Data START

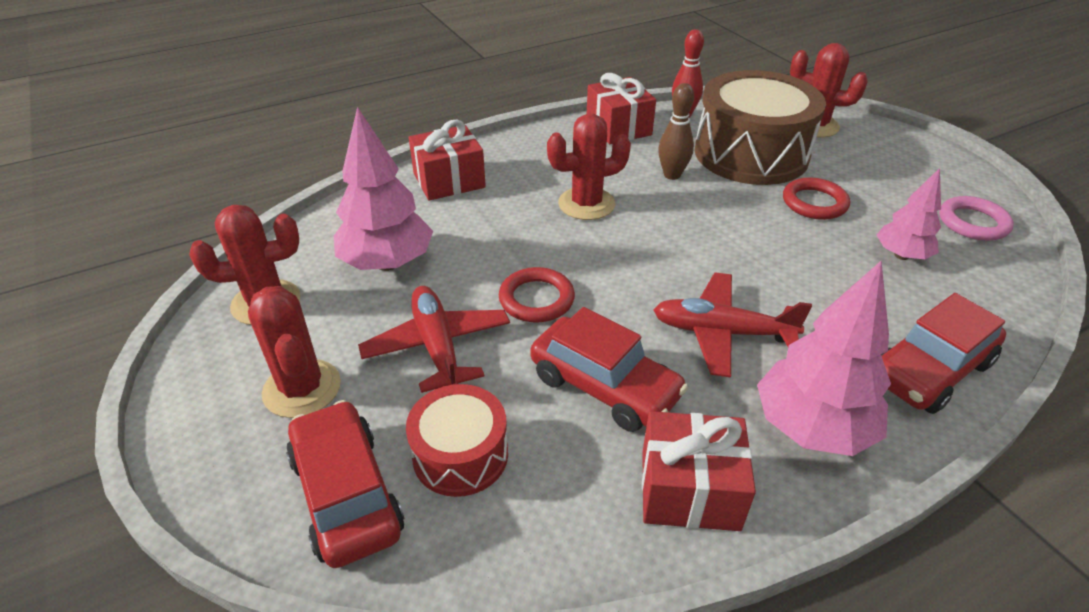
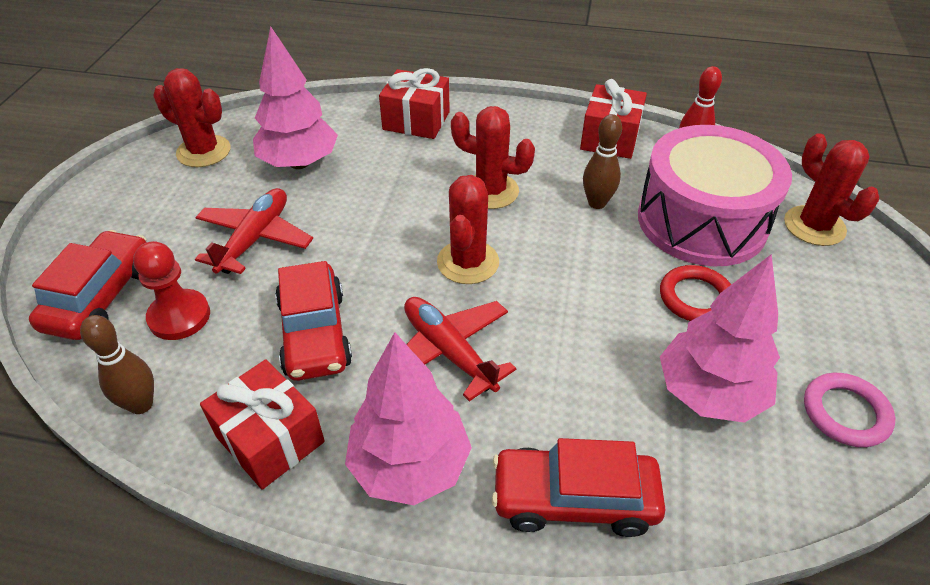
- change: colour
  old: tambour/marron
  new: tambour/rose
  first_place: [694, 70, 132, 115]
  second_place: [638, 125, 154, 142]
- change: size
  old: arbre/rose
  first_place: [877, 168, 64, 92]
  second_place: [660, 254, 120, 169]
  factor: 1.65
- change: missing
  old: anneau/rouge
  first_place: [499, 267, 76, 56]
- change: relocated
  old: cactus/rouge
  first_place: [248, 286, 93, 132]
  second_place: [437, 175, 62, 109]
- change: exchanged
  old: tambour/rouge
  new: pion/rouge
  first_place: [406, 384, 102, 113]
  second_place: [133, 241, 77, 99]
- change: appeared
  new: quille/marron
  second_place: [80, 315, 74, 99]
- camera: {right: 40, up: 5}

Data END

**Work instructions**
A word-for-word copy of all the records above is required, with the pictures left out.

**Task response**
- change: colour
  old: tambour/marron
  new: tambour/rose
  first_place: [694, 70, 132, 115]
  second_place: [638, 125, 154, 142]
- change: size
  old: arbre/rose
  first_place: [877, 168, 64, 92]
  second_place: [660, 254, 120, 169]
  factor: 1.65
- change: missing
  old: anneau/rouge
  first_place: [499, 267, 76, 56]
- change: relocated
  old: cactus/rouge
  first_place: [248, 286, 93, 132]
  second_place: [437, 175, 62, 109]
- change: exchanged
  old: tambour/rouge
  new: pion/rouge
  first_place: [406, 384, 102, 113]
  second_place: [133, 241, 77, 99]
- change: appeared
  new: quille/marron
  second_place: [80, 315, 74, 99]
- camera: {right: 40, up: 5}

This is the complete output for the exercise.